__GIVEN MATERIAL__.
☆ ☆ ☆ ☆

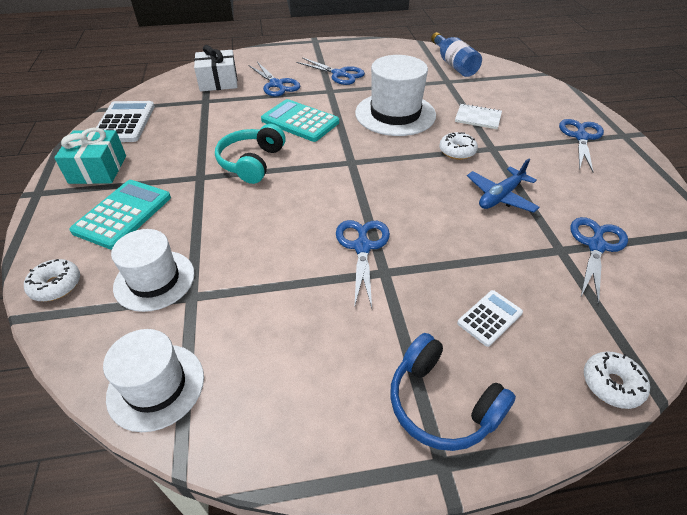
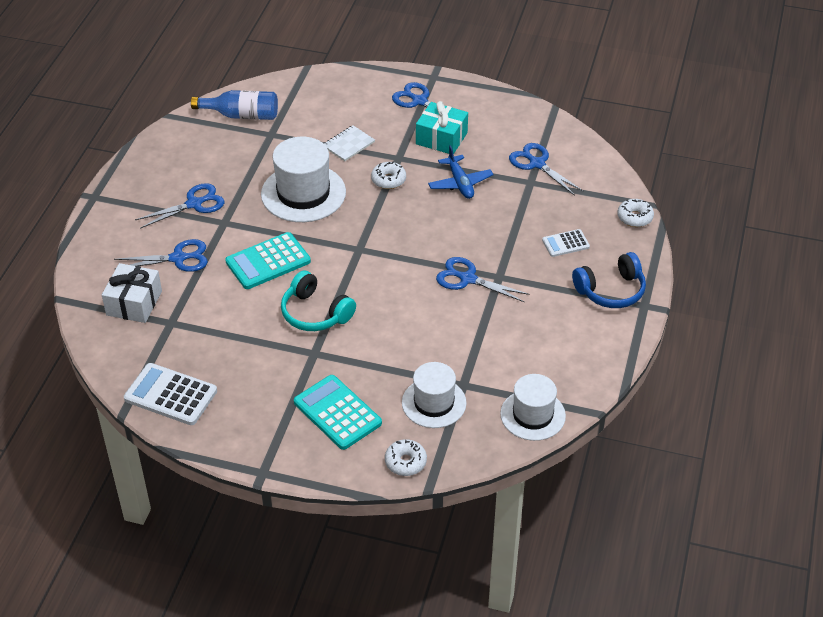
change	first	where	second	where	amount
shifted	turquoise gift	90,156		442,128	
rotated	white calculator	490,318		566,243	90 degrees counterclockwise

☆ ☆ ☆ ☆

__HOW TO COMPLETE THIS TASK__.
All of the material should be reproduced exactly, apart from the pictures.

__ANSWER TO THE EXERCISE__.
change	first	where	second	where	amount
shifted	turquoise gift	90,156		442,128	
rotated	white calculator	490,318		566,243	90 degrees counterclockwise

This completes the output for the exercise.